Listed entries:
-------
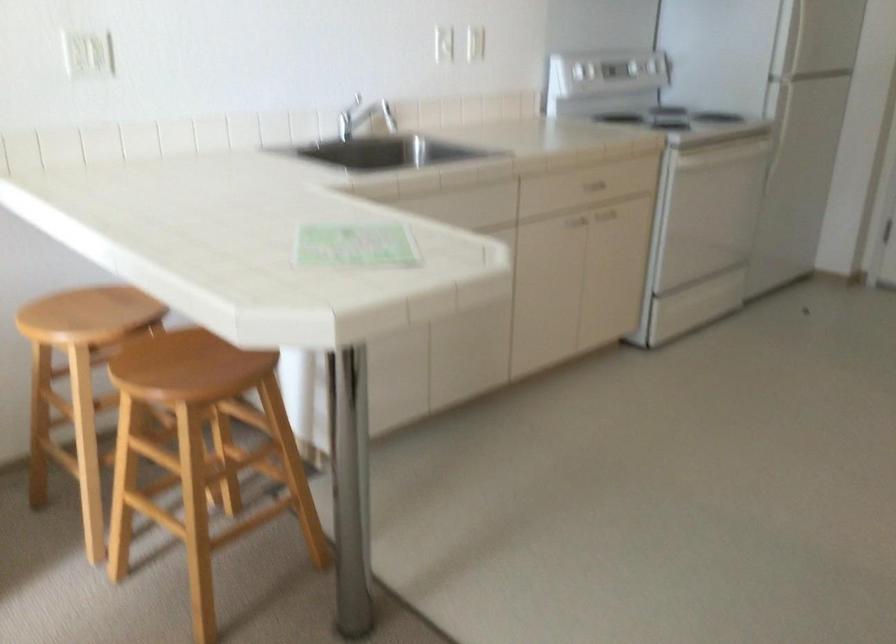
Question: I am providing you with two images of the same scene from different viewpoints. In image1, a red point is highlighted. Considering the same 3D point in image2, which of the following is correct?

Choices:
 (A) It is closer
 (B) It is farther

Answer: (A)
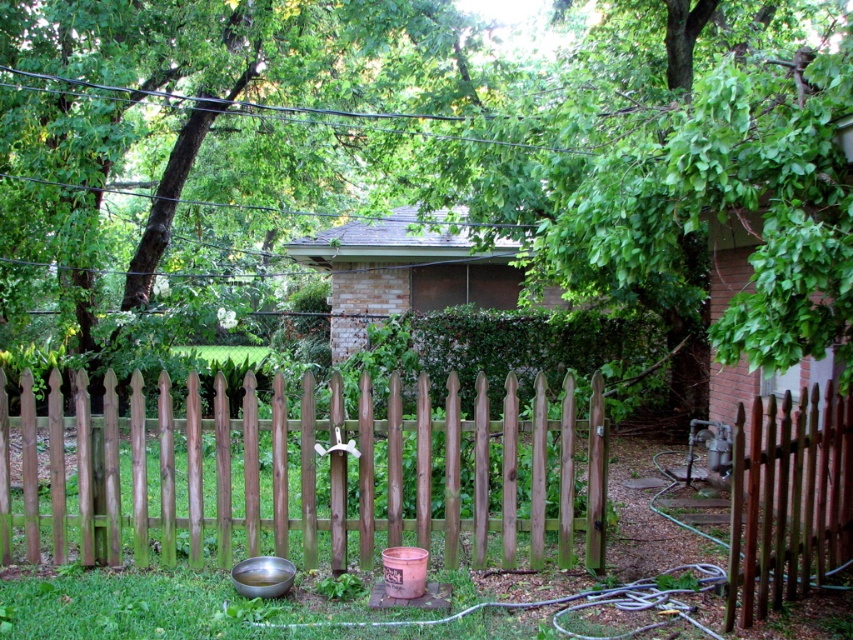
Is brown wooden fence at center above brown wooden fence at right?

No, brown wooden fence at center is not above brown wooden fence at right.

Is brown wooden fence at center smaller than brown wooden fence at right?

Actually, brown wooden fence at center might be larger than brown wooden fence at right.

Which is behind, point (434, 492) or point (755, 493)?

The point (434, 492) is behind.

This screenshot has width=853, height=640. I want to click on brown wooden fence at center, so click(x=299, y=472).

Find the location of a particular element. Image resolution: width=853 pixels, height=640 pixels. green leafy tree at upper center is located at coordinates (196, 147).

This screenshot has width=853, height=640. Identify the location of green leafy tree at upper center. coord(196,147).

Which is in front, point (355, 99) or point (776, 468)?

Positioned in front is point (776, 468).

How distant is green leafy tree at upper center from brown wooden fence at right?

7.94 meters

What do you see at coordinates (196, 147) in the screenshot? I see `green leafy tree at upper center` at bounding box center [196, 147].

Identify the location of green leafy tree at upper center. The width and height of the screenshot is (853, 640). (196, 147).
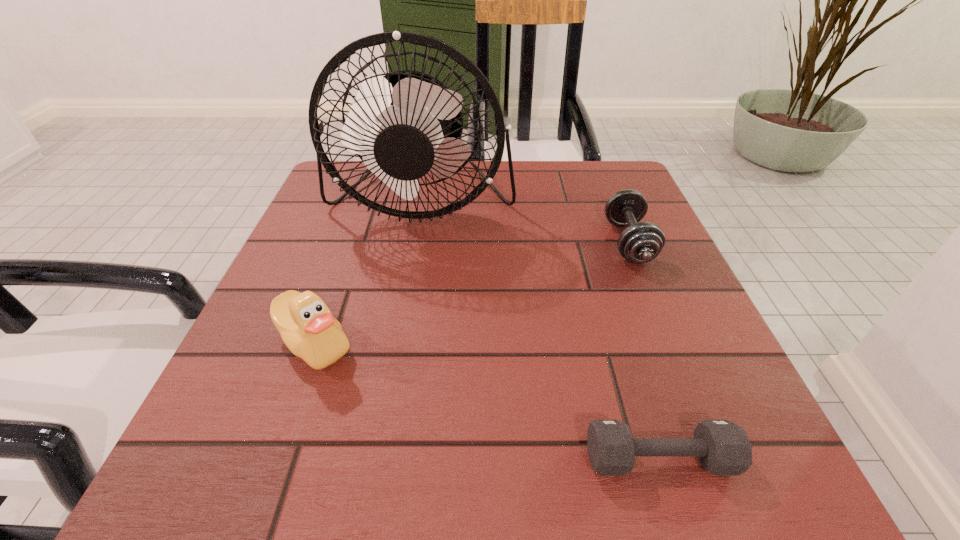
I want to click on free space between the fan and the third tallest object, so click(525, 221).

The width and height of the screenshot is (960, 540). Identify the location of free space between the third shortest object and the farther dumbbell. (471, 293).

You are a GUI agent. You are given a task and a screenshot of the screen. Output one action in this format:
    pyautogui.click(x=<x>, y=<y>)
    Task: Click on the unoccupied area between the nearest object and the fan
    
    Given the screenshot: What is the action you would take?
    pyautogui.click(x=540, y=330)

Identify which object is the second nearest to the tallest object. Please provide its 2D coordinates. Your answer should be formatted as a tuple, i.e. [(x, y)], where the tuple contains the x and y coordinates of a point satisfying the conditions above.

[(307, 327)]

Identify which object is located as the third nearest to the fan. Please provide its 2D coordinates. Your answer should be formatted as a tuple, i.e. [(x, y)], where the tuple contains the x and y coordinates of a point satisfying the conditions above.

[(722, 447)]

Where is `vacant space that satisfies the following two spatial constraints: 1. at the beak of the third farthest object; 2. on the right side of the nearer dumbbell`? The width and height of the screenshot is (960, 540). vacant space that satisfies the following two spatial constraints: 1. at the beak of the third farthest object; 2. on the right side of the nearer dumbbell is located at coordinates pos(274,458).

Locate an element on the screen. The height and width of the screenshot is (540, 960). blank area in the image that satisfies the following two spatial constraints: 1. in front of the fan, directing airflow; 2. on the right side of the farther dumbbell is located at coordinates (415, 242).

This screenshot has height=540, width=960. Find the location of `vacant area in the image that satisfies the following two spatial constraints: 1. at the beak of the second tallest object; 2. on the right side of the nearest object`. vacant area in the image that satisfies the following two spatial constraints: 1. at the beak of the second tallest object; 2. on the right side of the nearest object is located at coordinates (274, 458).

Where is `free space that satisfies the following two spatial constraints: 1. at the beak of the second tallest object; 2. on the right side of the shorter dumbbell`? free space that satisfies the following two spatial constraints: 1. at the beak of the second tallest object; 2. on the right side of the shorter dumbbell is located at coordinates (274, 458).

This screenshot has height=540, width=960. In order to click on vacant position in the image that satisfies the following two spatial constraints: 1. at the beak of the shorter dumbbell; 2. on the left side of the duck in this screenshot , I will do [274, 458].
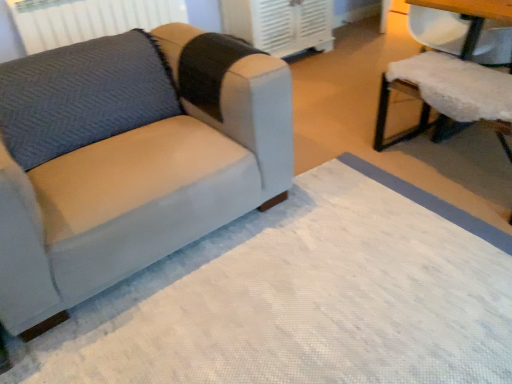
-------
Exercise directions: Could you copy the entire listing above line for line, without changing any text, and leave the pictures out of your copy?

Written response:
Question: I am providing you with two images of the same scene from different viewpoints. In image1, a red point is highlighted. Considering the same 3D point in image2, which of the following is correct?

Choices:
 (A) It is closer
 (B) It is farther

Answer: (A)
Is brown wooden fence at center above brown wooden fence at right?

No, brown wooden fence at center is not above brown wooden fence at right.

Is brown wooden fence at center smaller than brown wooden fence at right?

Actually, brown wooden fence at center might be larger than brown wooden fence at right.

Which is behind, point (434, 492) or point (755, 493)?

The point (434, 492) is behind.

This screenshot has width=853, height=640. I want to click on brown wooden fence at center, so click(x=299, y=472).

Find the location of a particular element. Image resolution: width=853 pixels, height=640 pixels. green leafy tree at upper center is located at coordinates (196, 147).

This screenshot has width=853, height=640. Identify the location of green leafy tree at upper center. coord(196,147).

Which is in front, point (355, 99) or point (776, 468)?

Positioned in front is point (776, 468).

How distant is green leafy tree at upper center from brown wooden fence at right?

7.94 meters

What do you see at coordinates (196, 147) in the screenshot? I see `green leafy tree at upper center` at bounding box center [196, 147].

Identify the location of green leafy tree at upper center. The width and height of the screenshot is (853, 640). (196, 147).
I want to click on free space between the fan and the third tallest object, so click(525, 221).

The width and height of the screenshot is (960, 540). Identify the location of free space between the third shortest object and the farther dumbbell. (471, 293).

You are a GUI agent. You are given a task and a screenshot of the screen. Output one action in this format:
    pyautogui.click(x=<x>, y=<y>)
    Task: Click on the unoccupied area between the nearest object and the fan
    
    Given the screenshot: What is the action you would take?
    pyautogui.click(x=540, y=330)

Identify which object is the second nearest to the tallest object. Please provide its 2D coordinates. Your answer should be formatted as a tuple, i.e. [(x, y)], where the tuple contains the x and y coordinates of a point satisfying the conditions above.

[(307, 327)]

Identify which object is located as the third nearest to the fan. Please provide its 2D coordinates. Your answer should be formatted as a tuple, i.e. [(x, y)], where the tuple contains the x and y coordinates of a point satisfying the conditions above.

[(722, 447)]

Where is `vacant space that satisfies the following two spatial constraints: 1. at the beak of the third farthest object; 2. on the right side of the nearer dumbbell`? The width and height of the screenshot is (960, 540). vacant space that satisfies the following two spatial constraints: 1. at the beak of the third farthest object; 2. on the right side of the nearer dumbbell is located at coordinates pos(274,458).

Locate an element on the screen. The height and width of the screenshot is (540, 960). blank area in the image that satisfies the following two spatial constraints: 1. in front of the fan, directing airflow; 2. on the right side of the farther dumbbell is located at coordinates (415, 242).

This screenshot has height=540, width=960. Find the location of `vacant area in the image that satisfies the following two spatial constraints: 1. at the beak of the second tallest object; 2. on the right side of the nearest object`. vacant area in the image that satisfies the following two spatial constraints: 1. at the beak of the second tallest object; 2. on the right side of the nearest object is located at coordinates (274, 458).

Where is `free space that satisfies the following two spatial constraints: 1. at the beak of the second tallest object; 2. on the right side of the shorter dumbbell`? free space that satisfies the following two spatial constraints: 1. at the beak of the second tallest object; 2. on the right side of the shorter dumbbell is located at coordinates (274, 458).

This screenshot has height=540, width=960. In order to click on vacant position in the image that satisfies the following two spatial constraints: 1. at the beak of the shorter dumbbell; 2. on the left side of the duck in this screenshot , I will do [274, 458].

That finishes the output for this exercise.